▸ **EXERCISE PROMPT**: Copy out exactly the stretch of the listing below that begins at the line containing "ENC2 pin DT: A4 -> A10" and ends at the line containing "PIXELS1 pin DIN: B8 -> A1", and copy nothing outside it.

#### INPUT RECORDS ####

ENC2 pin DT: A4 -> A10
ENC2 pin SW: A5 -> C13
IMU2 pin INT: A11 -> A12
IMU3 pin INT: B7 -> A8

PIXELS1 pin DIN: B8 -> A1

####
#### INPUT RECORDS ####

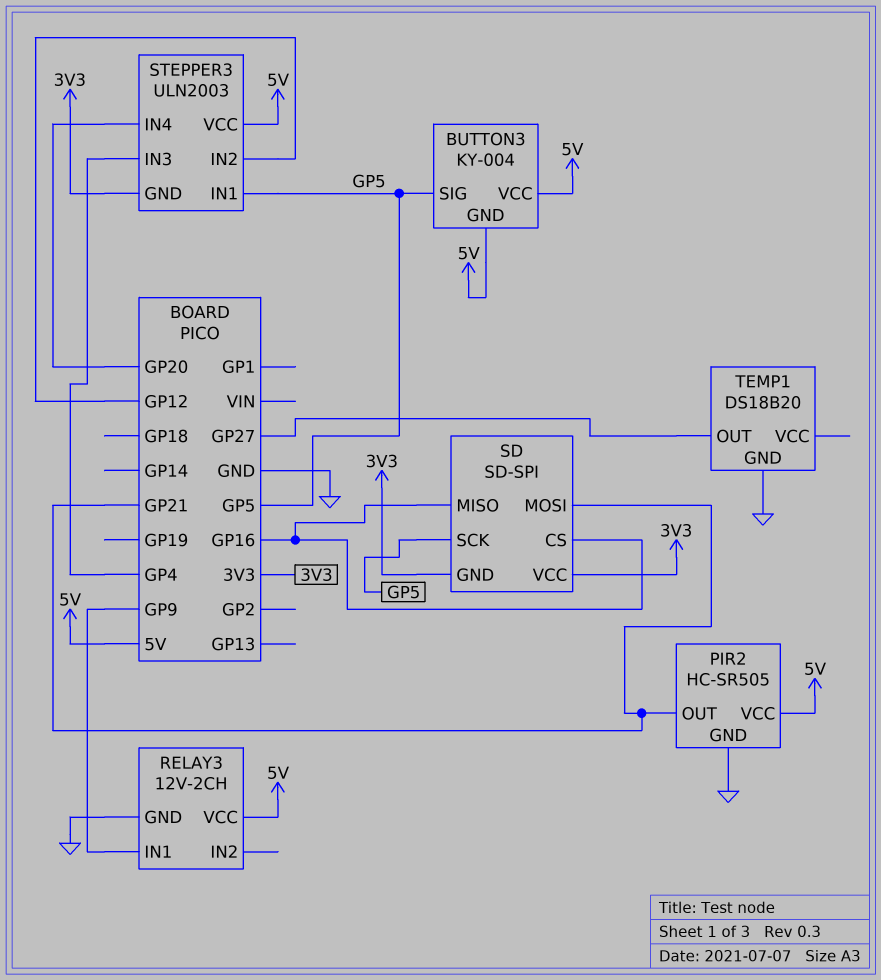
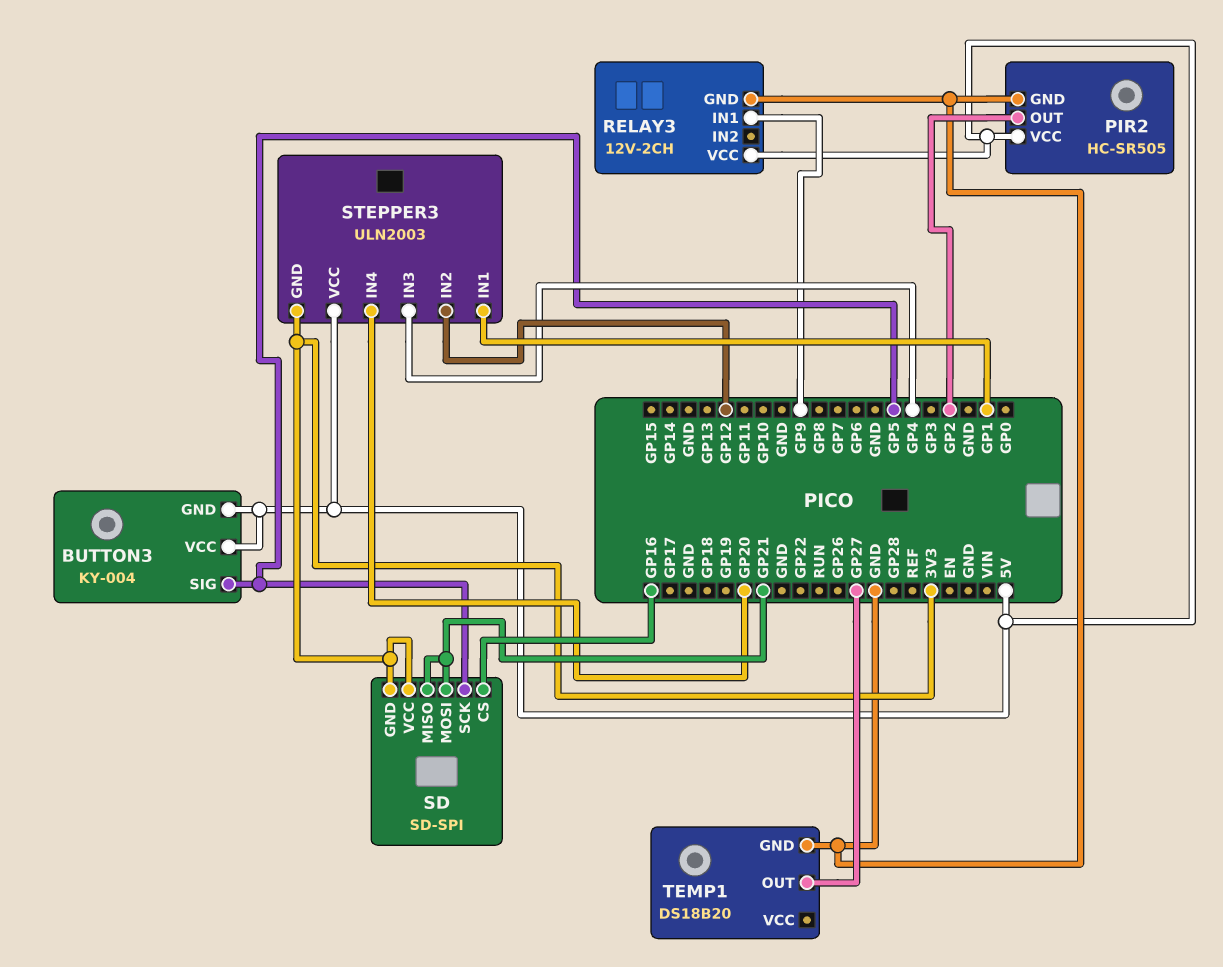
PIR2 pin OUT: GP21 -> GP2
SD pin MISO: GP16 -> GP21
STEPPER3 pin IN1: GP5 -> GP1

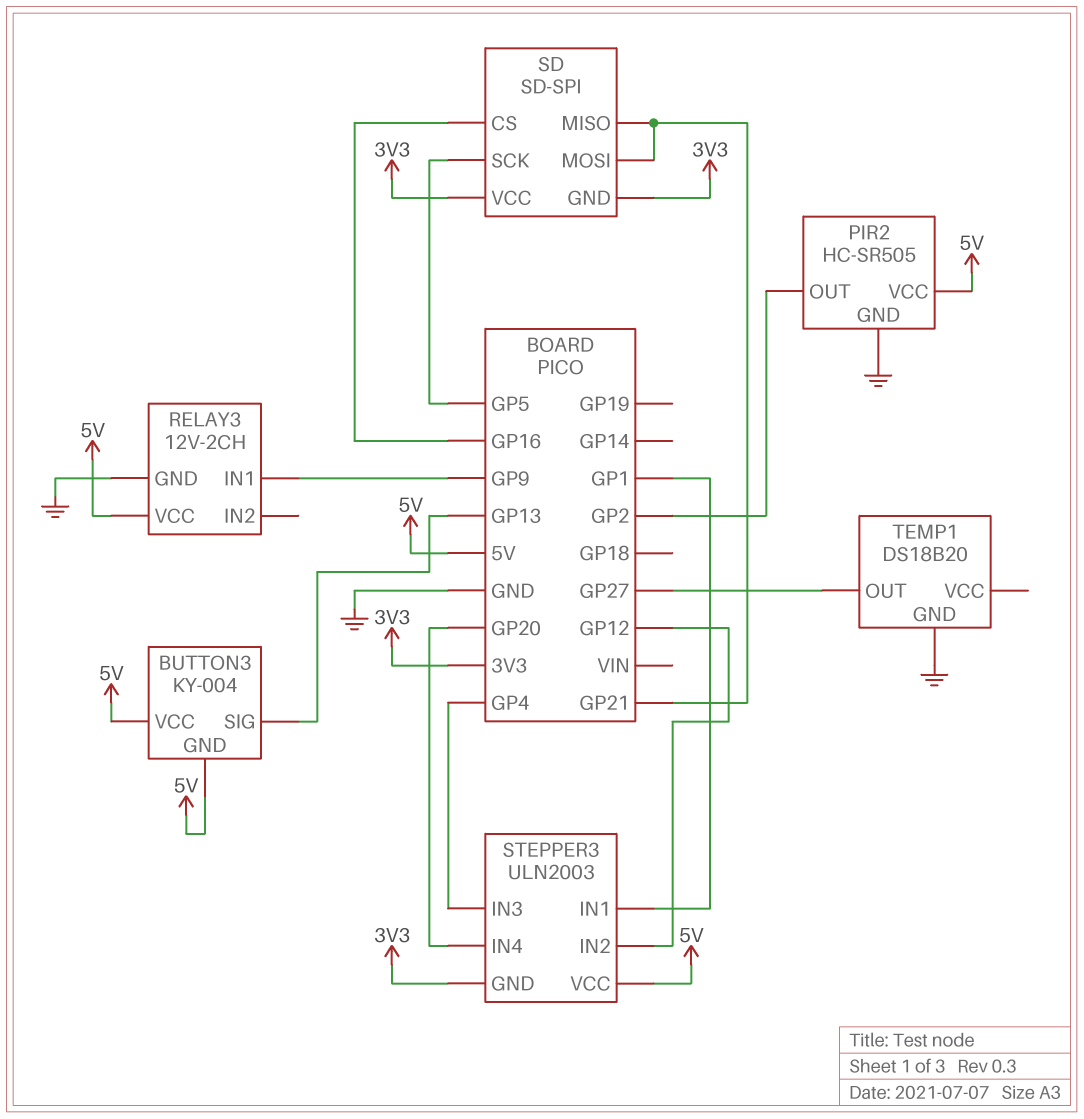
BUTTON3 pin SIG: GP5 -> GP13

####
#### INPUT RECORDS ####

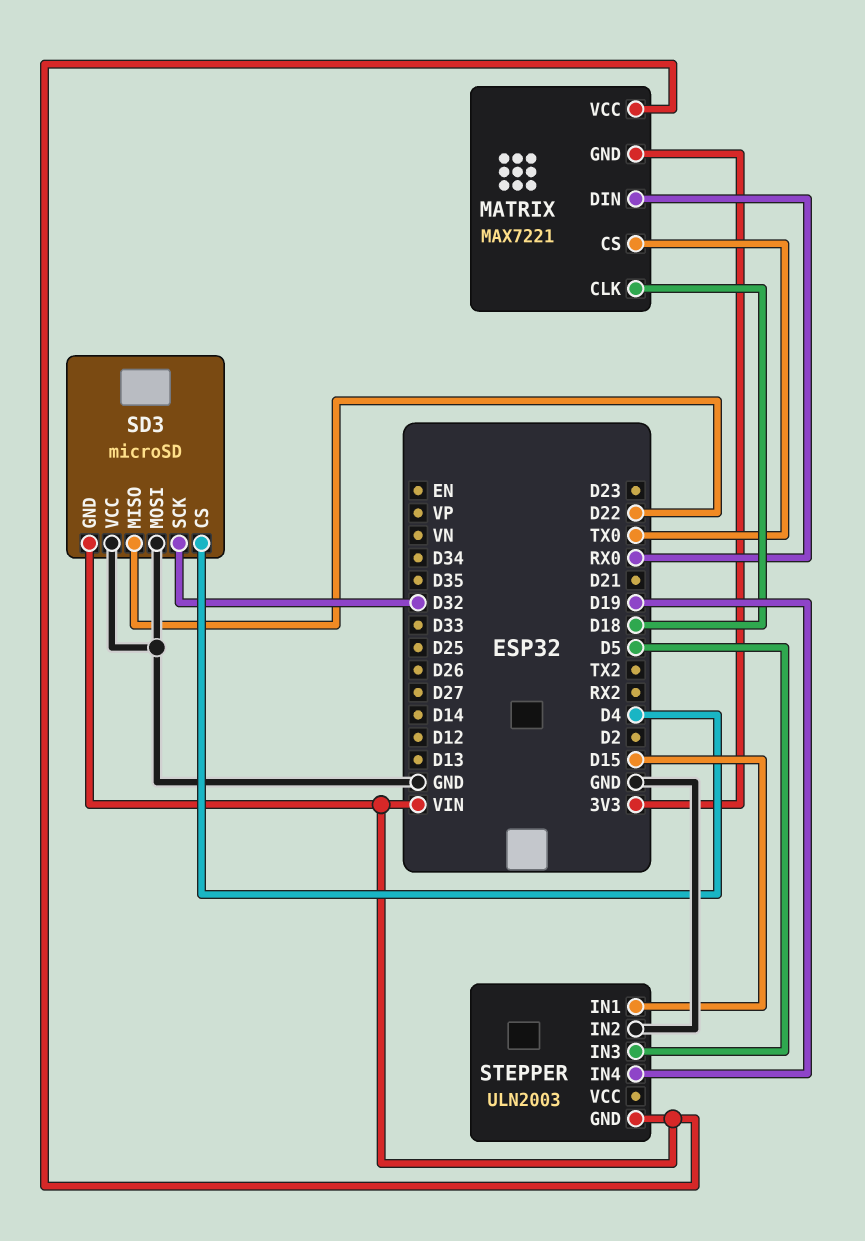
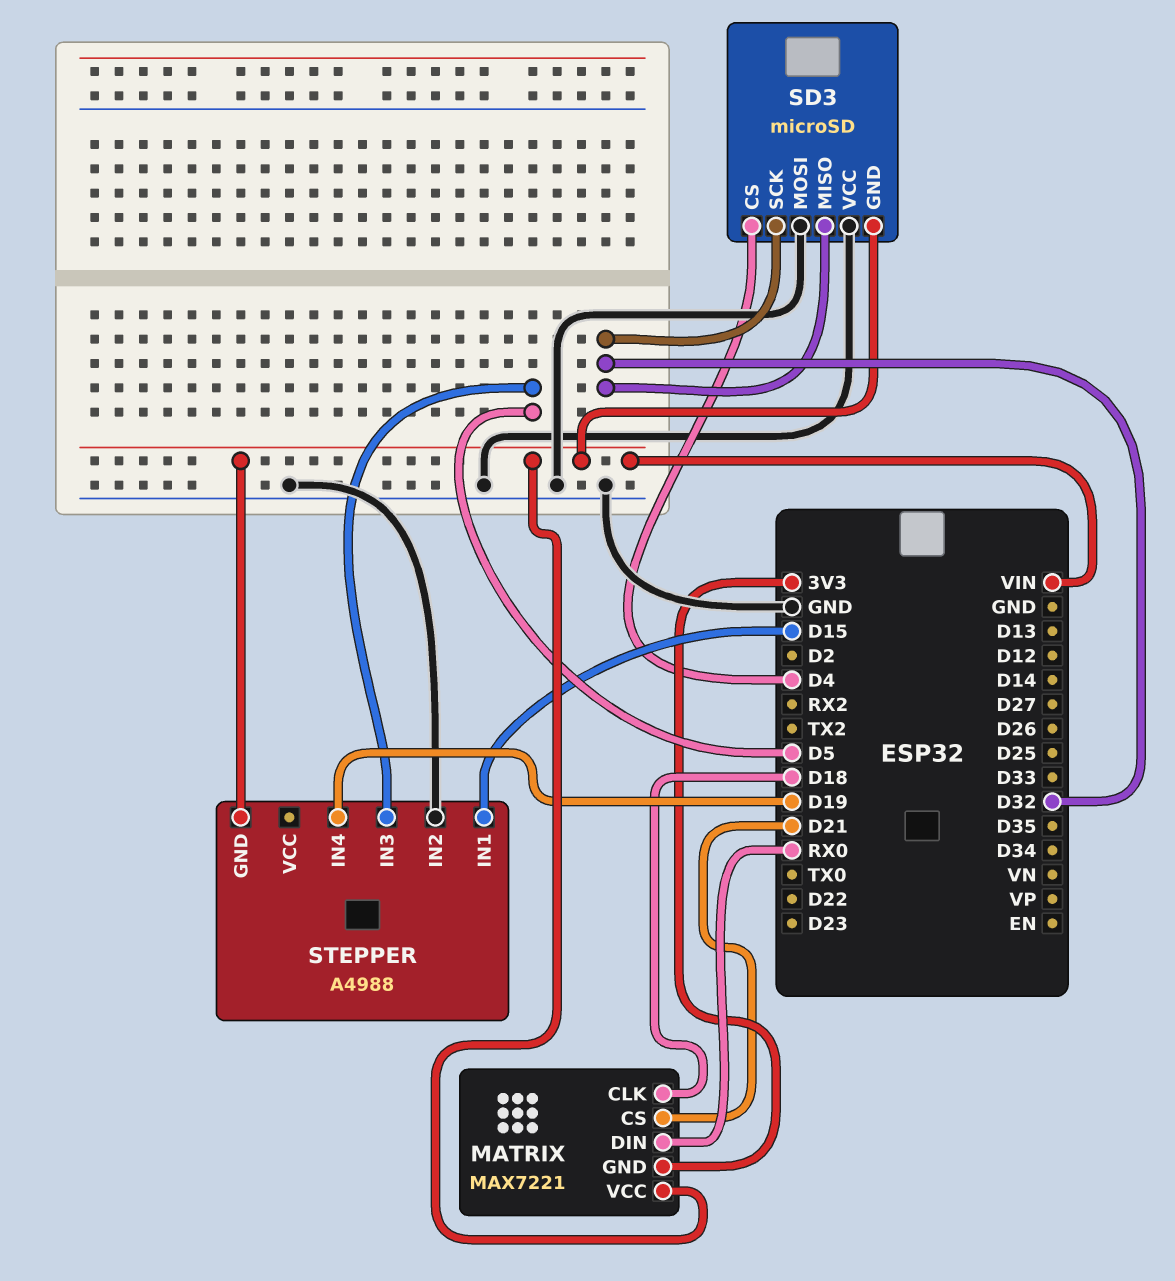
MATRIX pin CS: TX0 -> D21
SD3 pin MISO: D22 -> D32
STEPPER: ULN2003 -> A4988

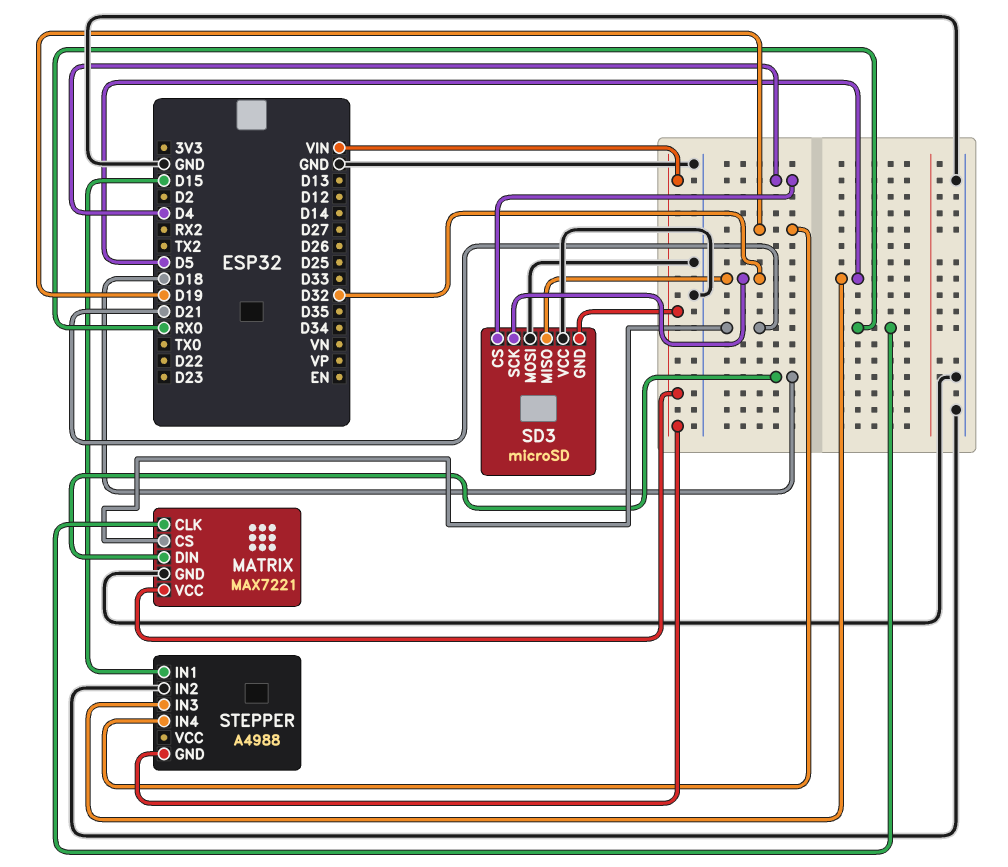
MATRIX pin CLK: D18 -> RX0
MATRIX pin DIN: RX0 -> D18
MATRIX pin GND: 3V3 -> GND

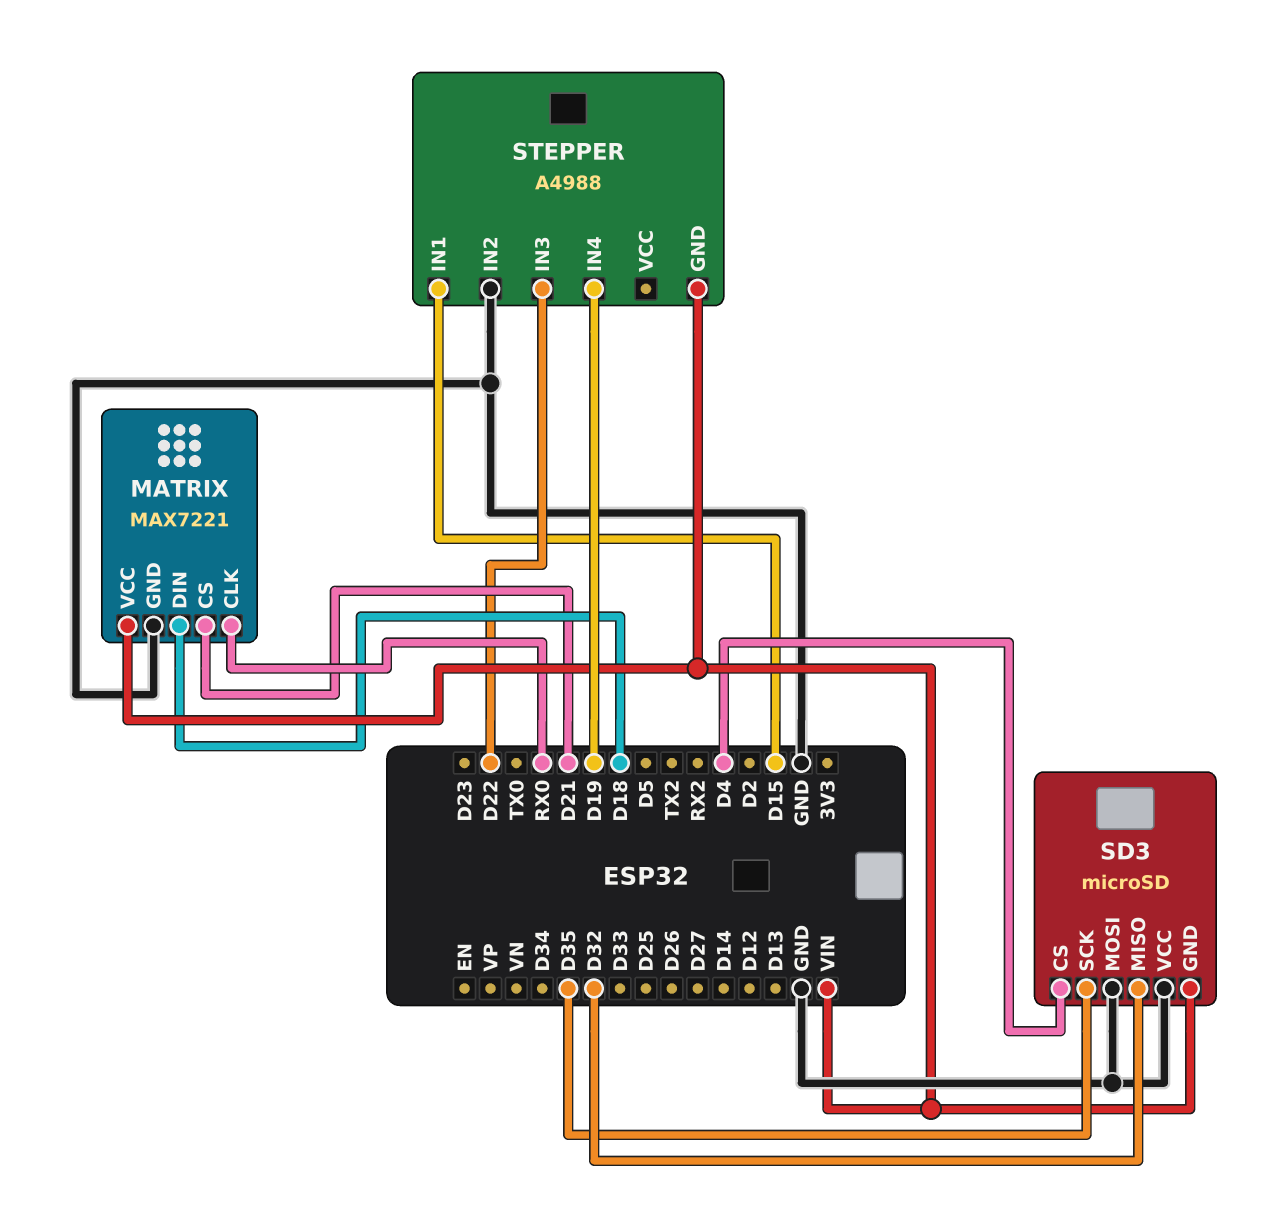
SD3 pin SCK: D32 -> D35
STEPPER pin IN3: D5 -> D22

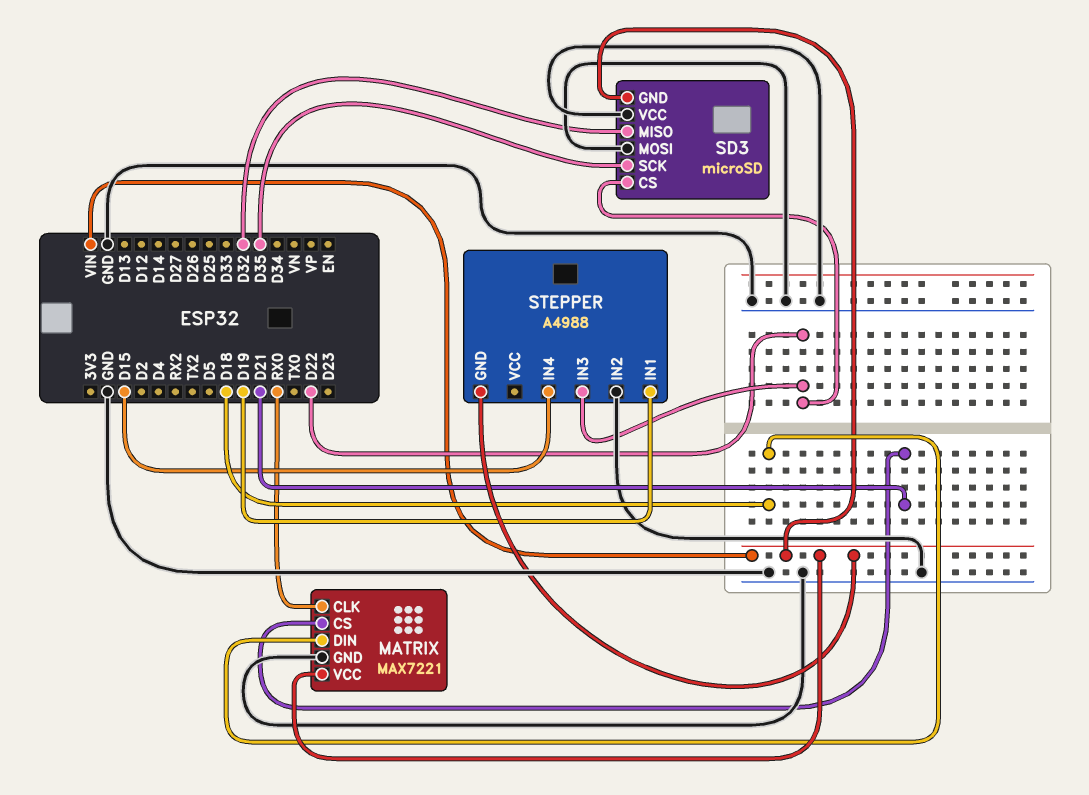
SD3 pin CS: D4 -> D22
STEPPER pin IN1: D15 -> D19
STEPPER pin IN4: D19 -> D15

####

▸ **ANSWER SECTION**:
ENC2 pin DT: A4 -> A10
ENC2 pin SW: A5 -> C13
IMU2 pin INT: A11 -> A12
IMU3 pin INT: B7 -> A8

PIXELS1 pin DIN: B8 -> A1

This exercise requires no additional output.